--- RECORD EXTRACTS ---

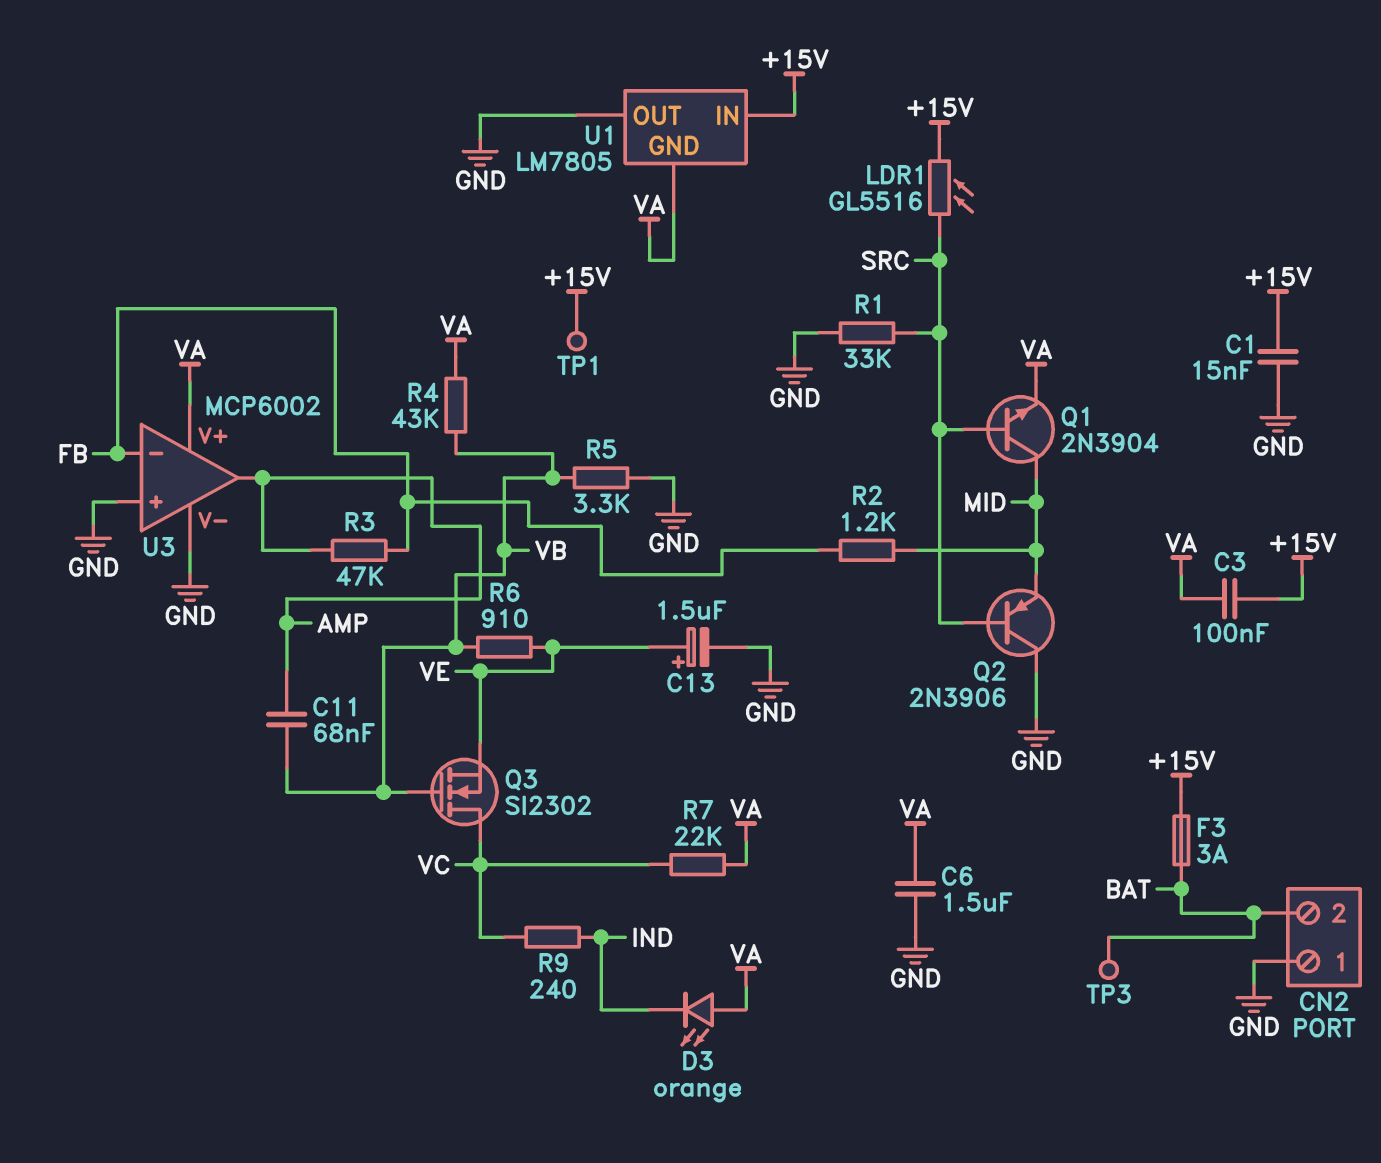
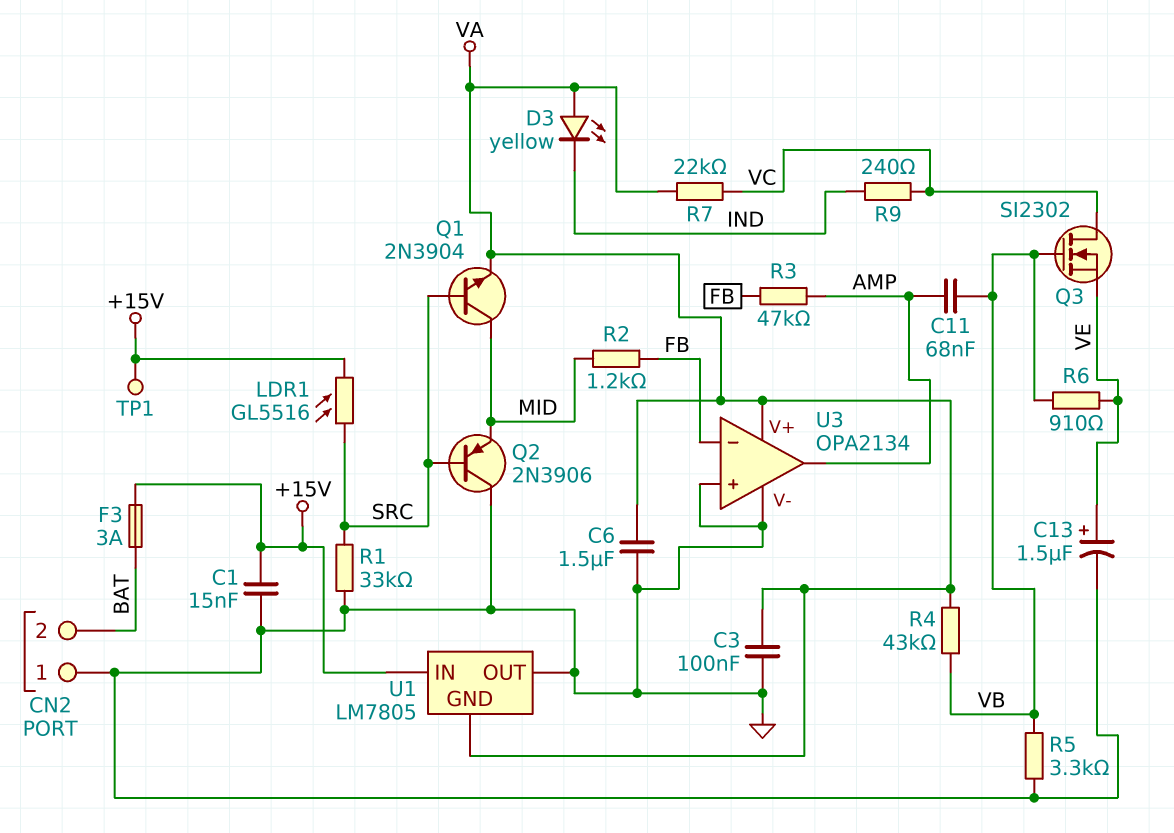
C3: 100nF (+15V, VA) -> 100nF (GND, VA)
D3: LED orange (A VA, K IND) -> LED yellow (A VA, K IND)
TP3: test point (BAT) -> none
U3: MCP6002 -> OPA2134

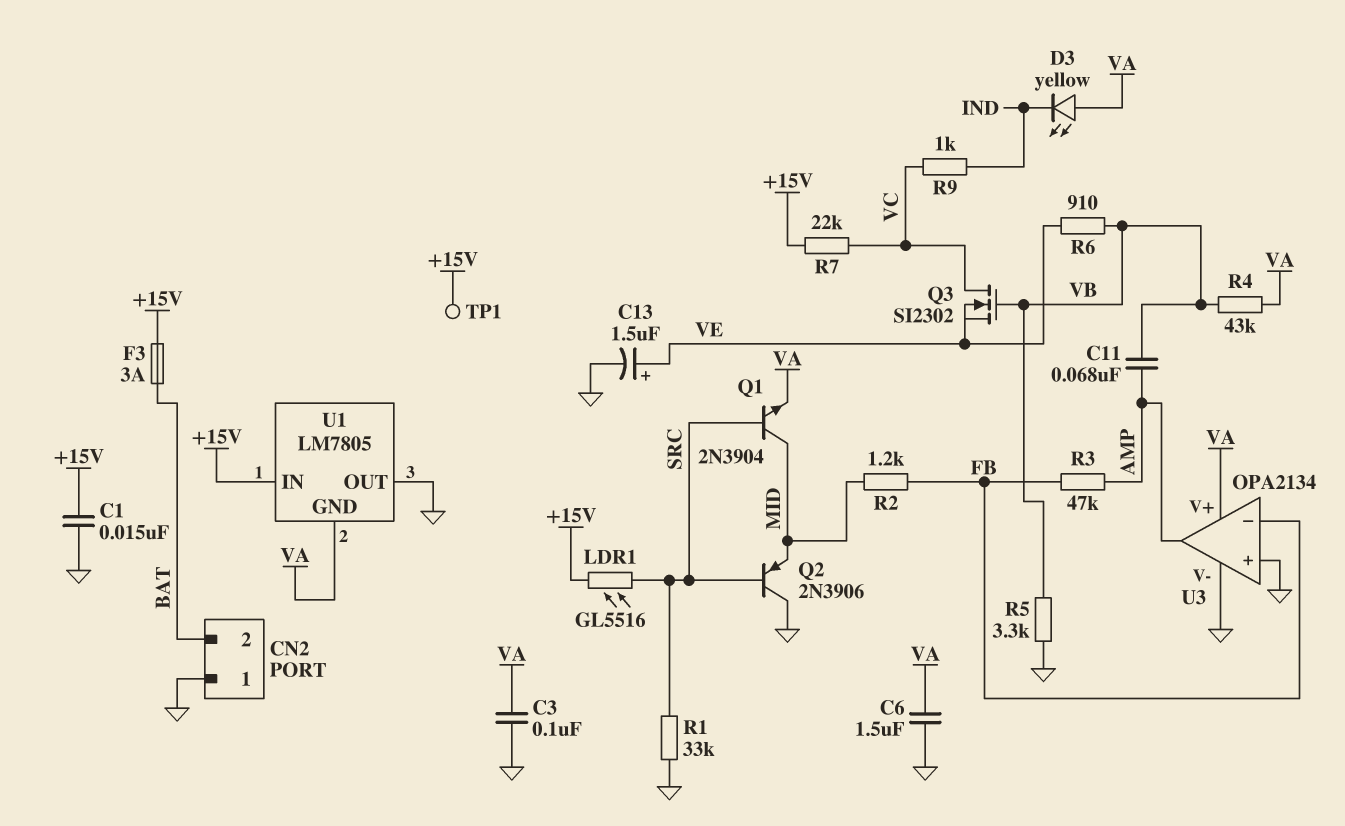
R7: 22k (VA, VC) -> 22k (+15V, VC)
R9: 240 (IND, VC) -> 1k (IND, VC)

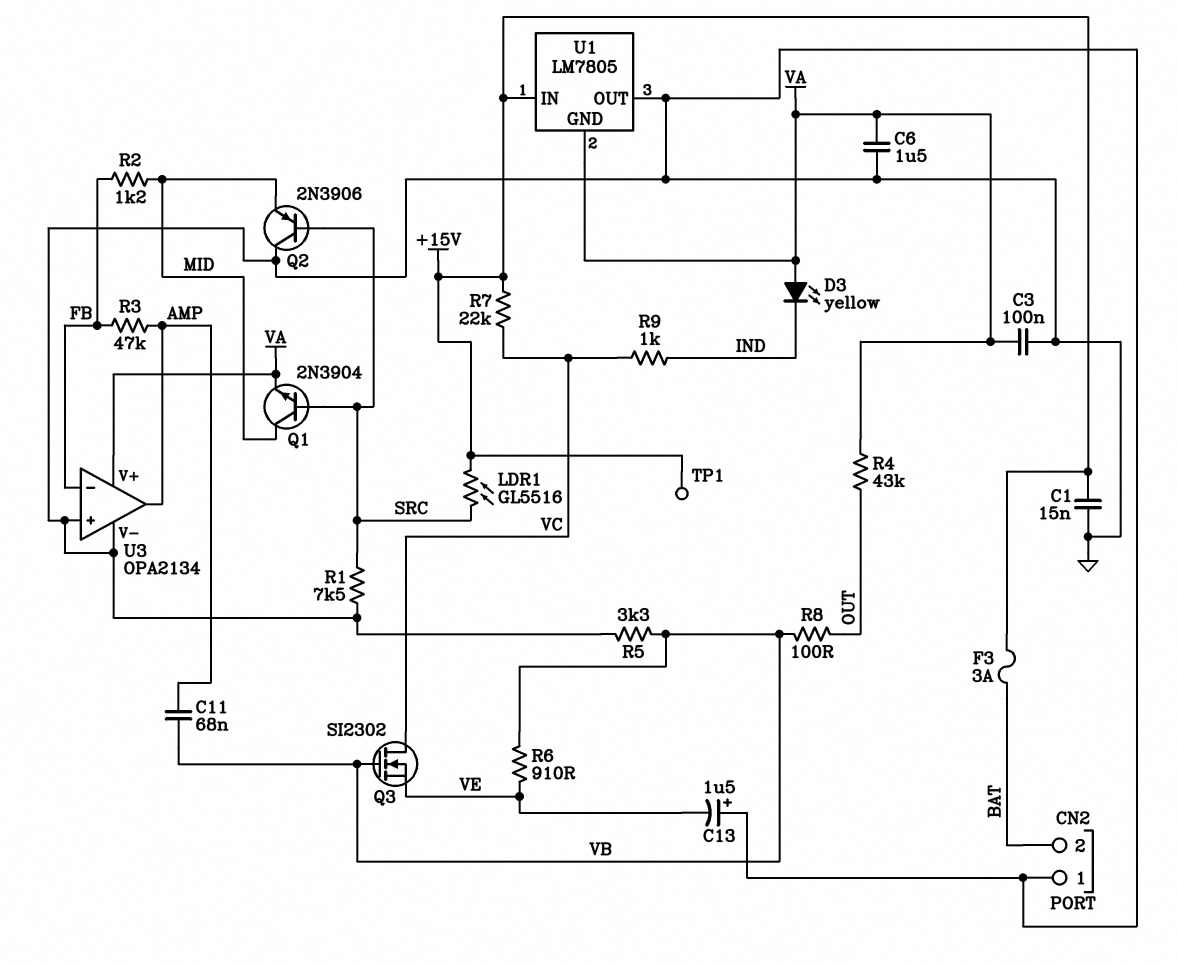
C13: 1.5uF (plus VE, minus GND) -> 1.5uF (plus GND, minus VE)
R1: 33k (GND, SRC) -> 7.5k (GND, SRC)
R4: 43k (VA, VB) -> 43k (OUT, VA)
R8: none -> 100 (OUT, VB)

---

## TRY IT:
Read through the lines above and collect those that contain the string "none".

## TASK OUTPUT:
TP3: test point (BAT) -> none
R8: none -> 100 (OUT, VB)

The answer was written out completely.